_Exercise data_
—————

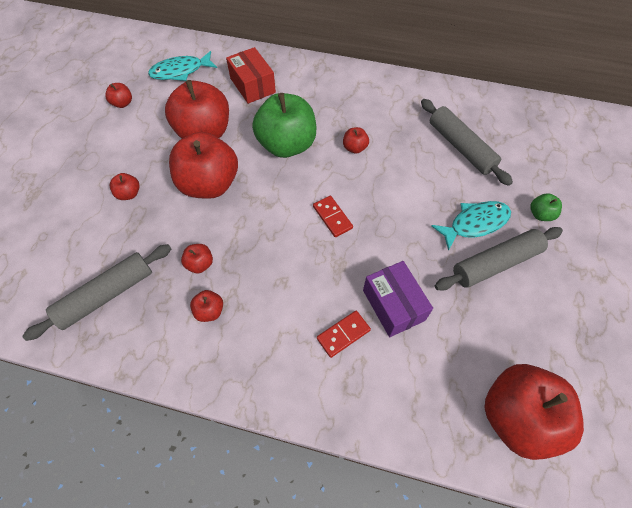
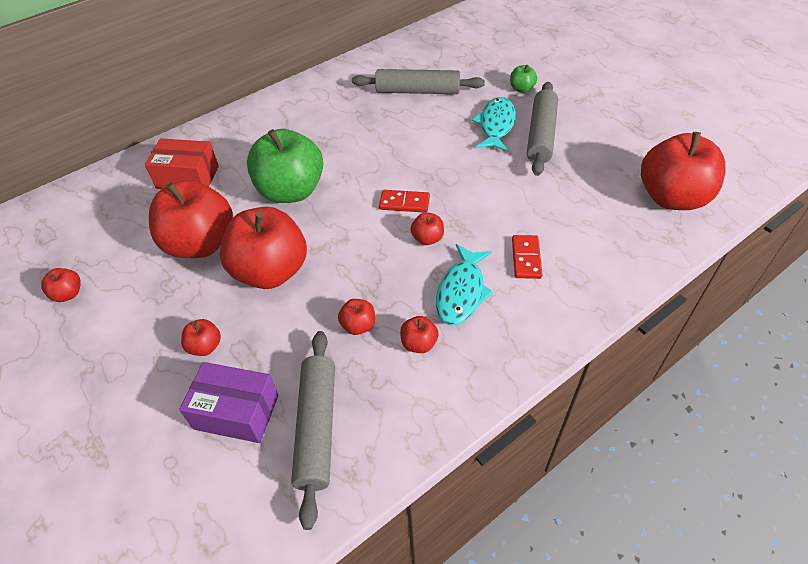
camera: 50 degrees left, 10 degrees down
(180, 71) = (91, 222): turquoise fish -> turquoise fish (461, 292)
(354, 148) = (347, 149): red apple -> red apple (427, 238)
(393, 305) = (526, 212): purple box -> purple box (236, 412)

—————

Copy out the lines above unchanged. Skip the images.

_Result below_
camera: 50 degrees left, 10 degrees down
(180, 71) = (91, 222): turquoise fish -> turquoise fish (461, 292)
(354, 148) = (347, 149): red apple -> red apple (427, 238)
(393, 305) = (526, 212): purple box -> purple box (236, 412)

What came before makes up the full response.